## AVAILABLE DATA

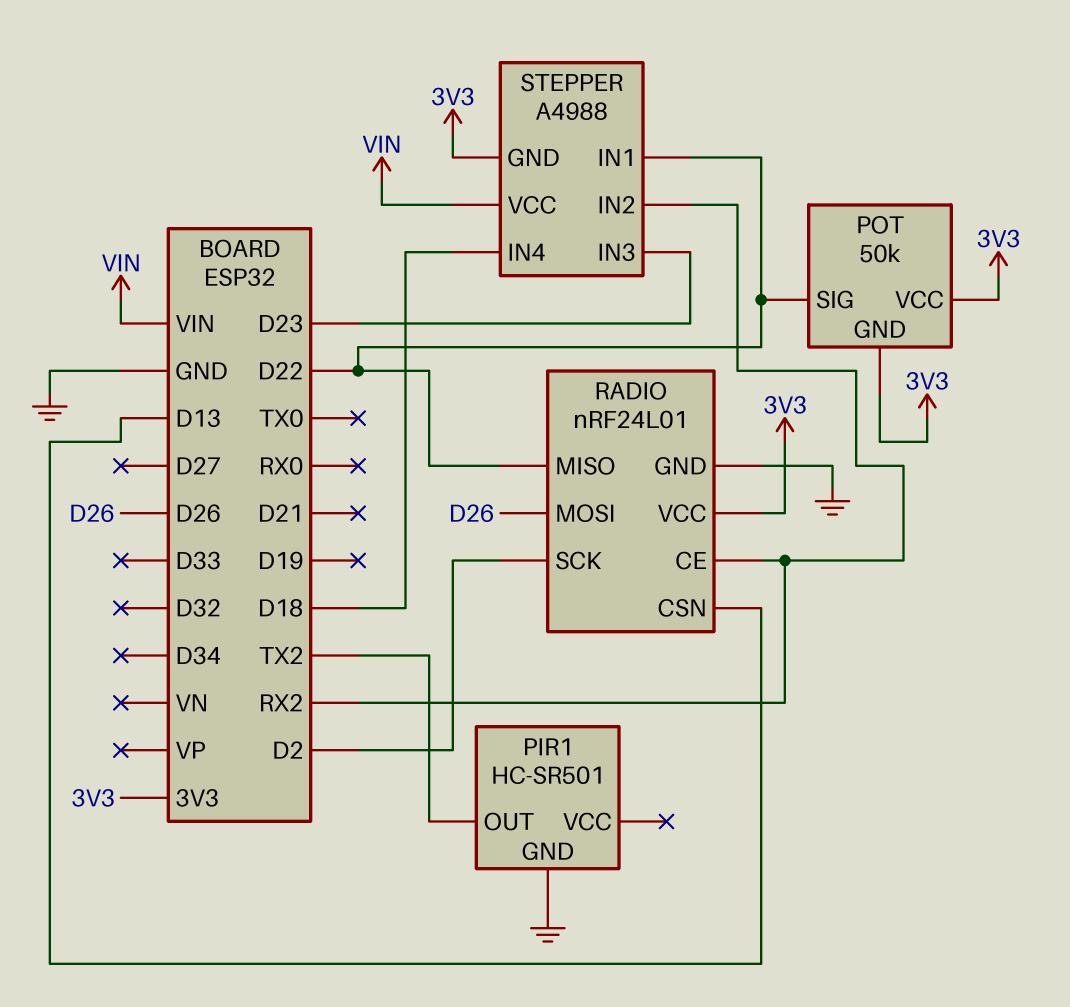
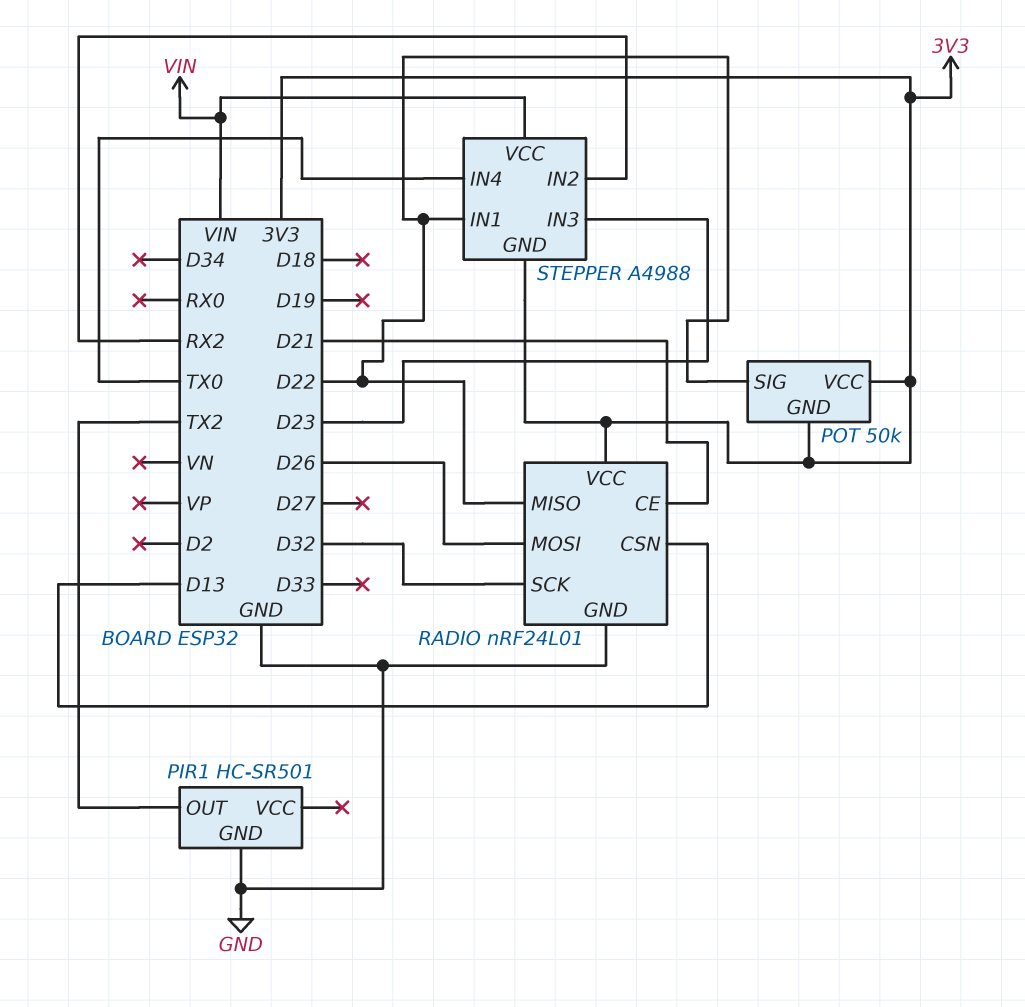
RADIO pin CE: RX2 -> D21
RADIO pin SCK: D2 -> D32
STEPPER pin IN4: D18 -> TX0

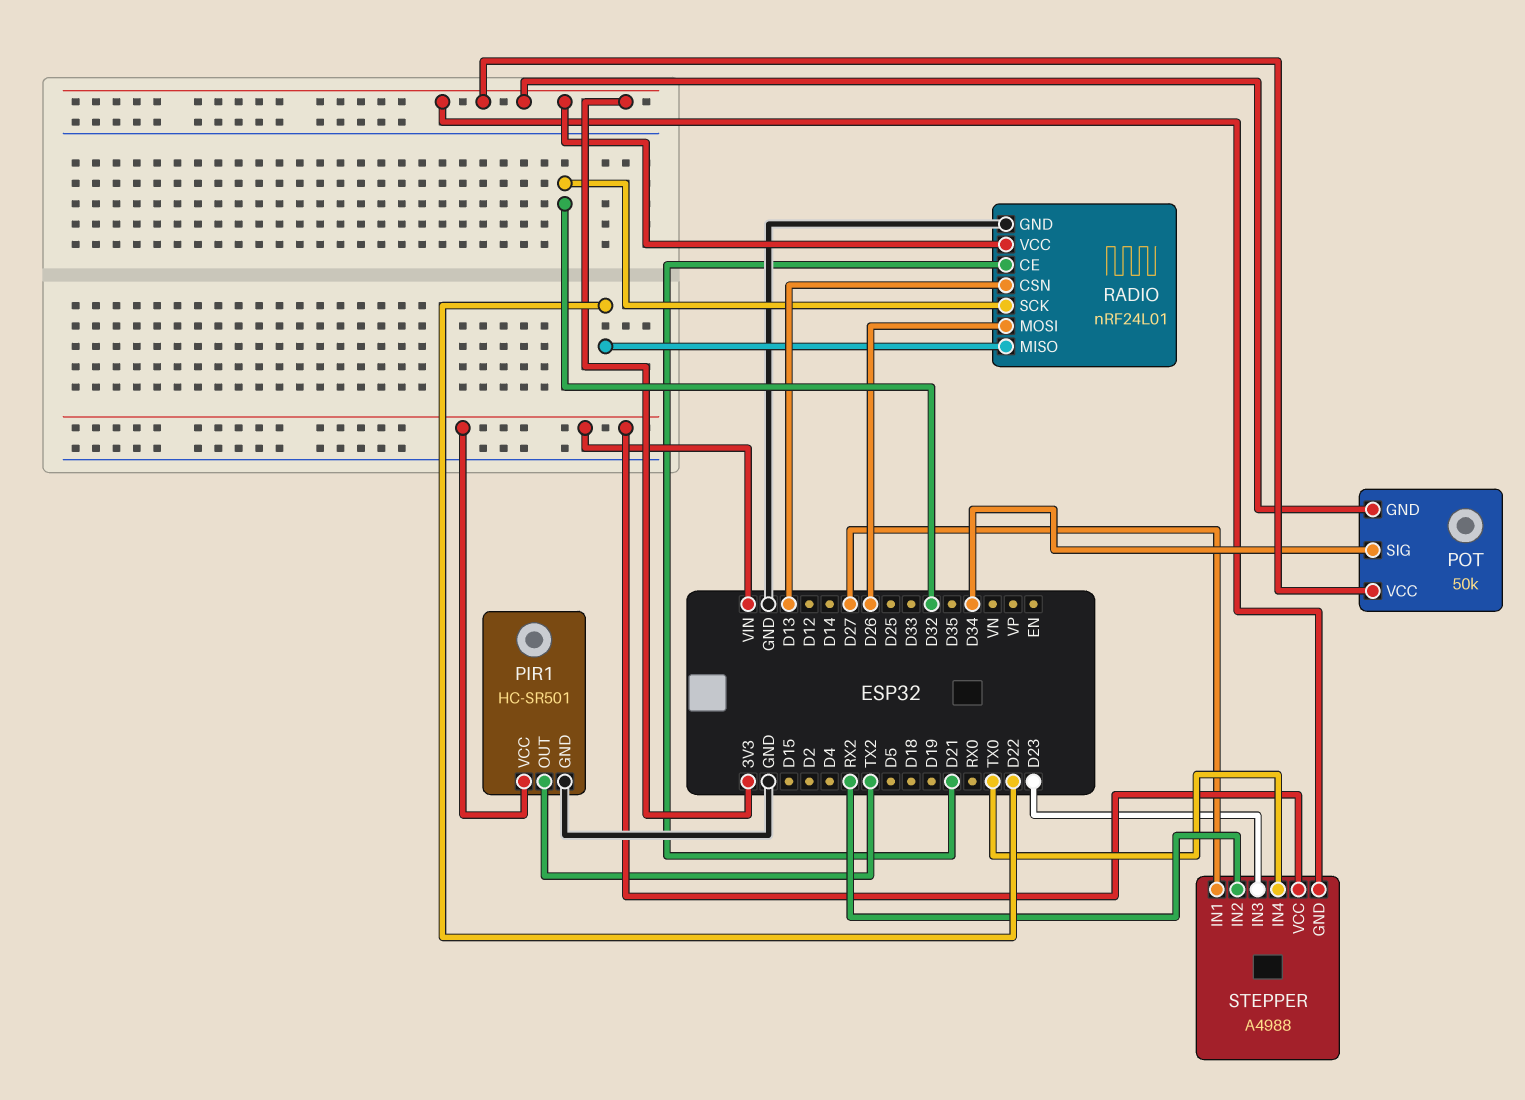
PIR1 pin VCC: none -> VIN
POT pin SIG: D22 -> D34
STEPPER pin IN1: D22 -> D27

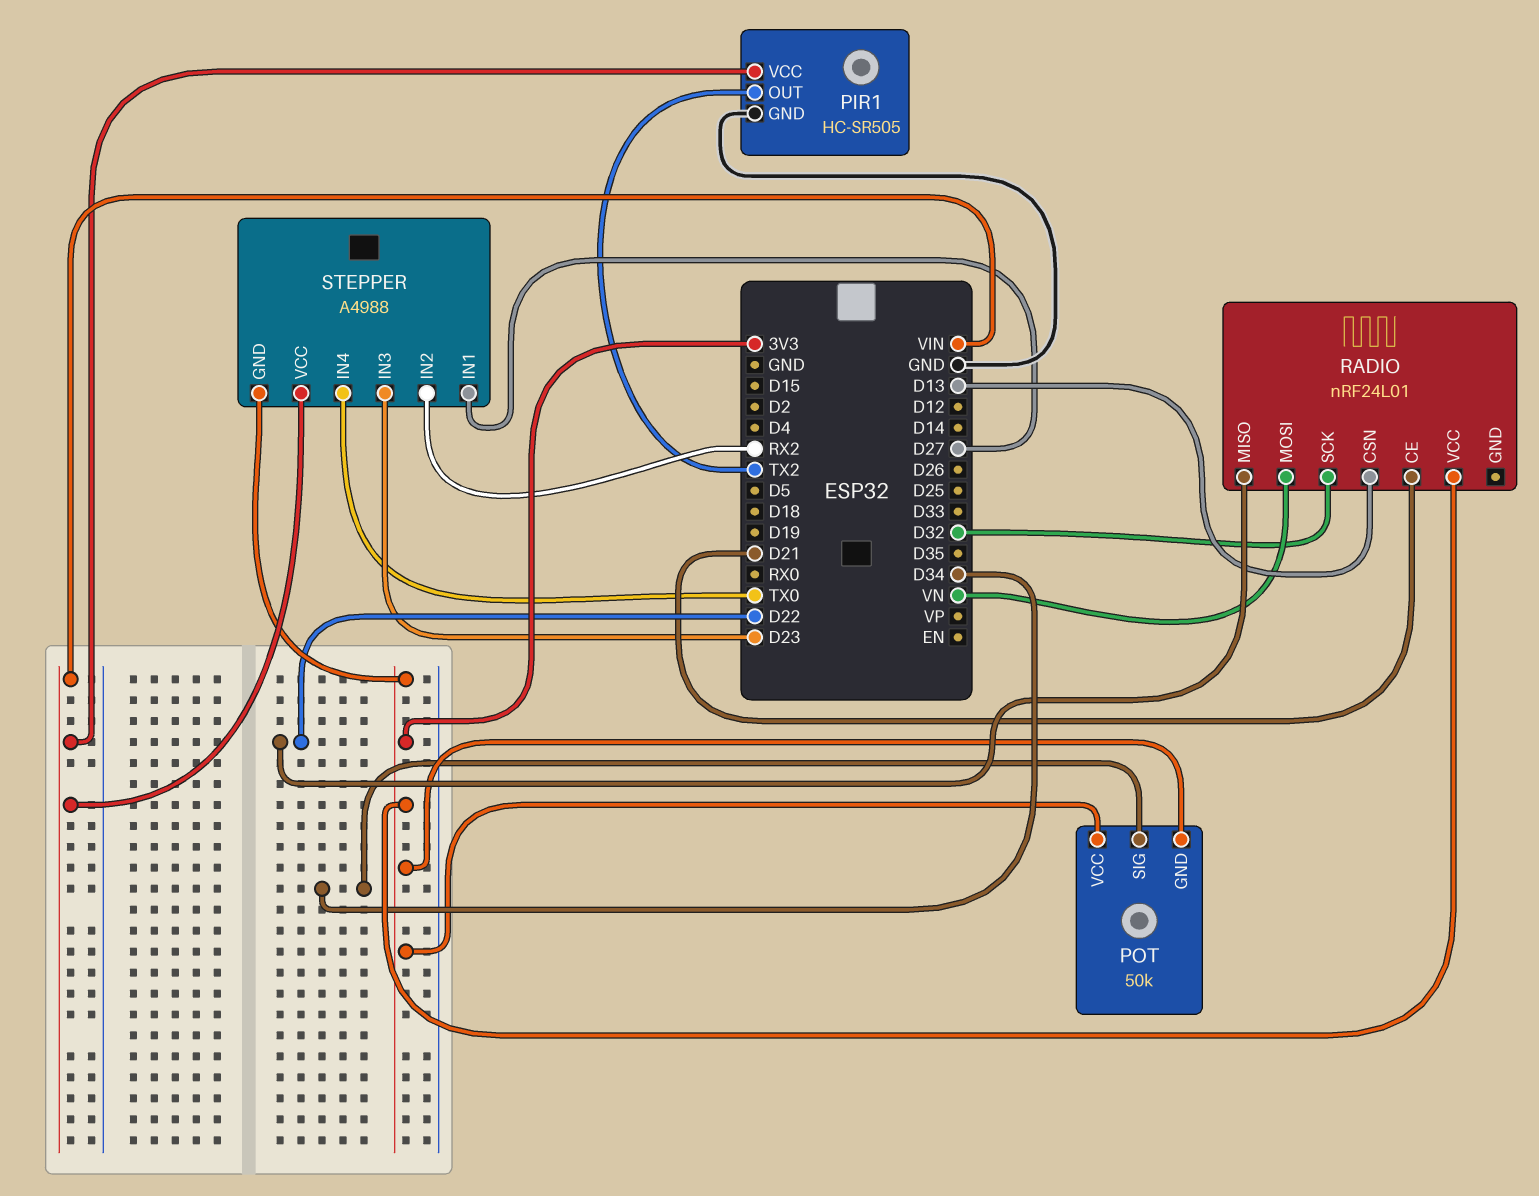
PIR1: HC-SR501 -> HC-SR505
RADIO pin GND: GND -> none
RADIO pin MOSI: D26 -> VN

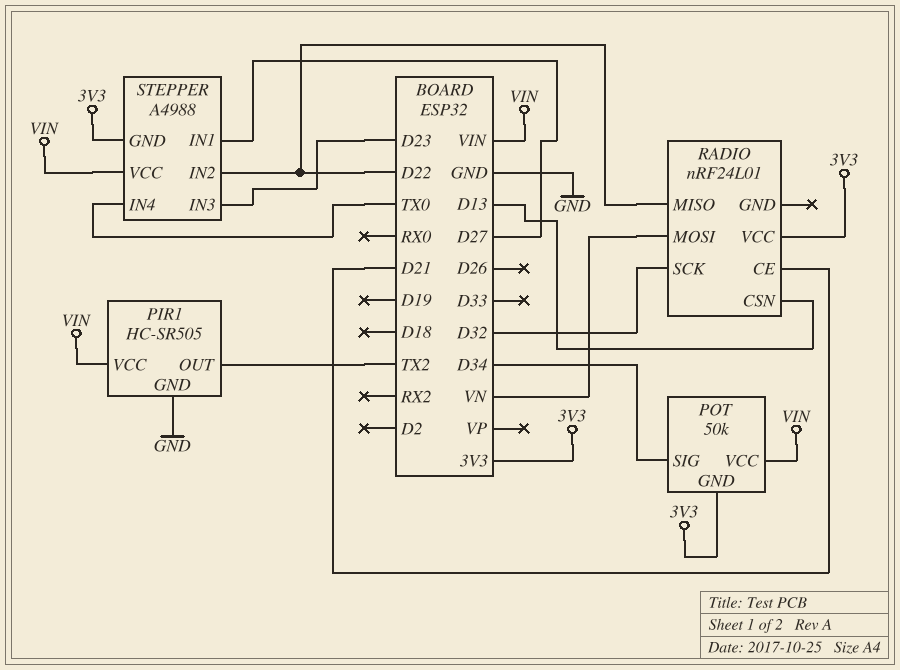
POT pin VCC: 3V3 -> VIN
STEPPER pin IN2: RX2 -> D22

## TASK OBJECTIVE
Among the lines above, find those containing the word "RADIO" and copy each.

## REPLY TO THE TASK
RADIO pin CE: RX2 -> D21
RADIO pin SCK: D2 -> D32
RADIO pin GND: GND -> none
RADIO pin MOSI: D26 -> VN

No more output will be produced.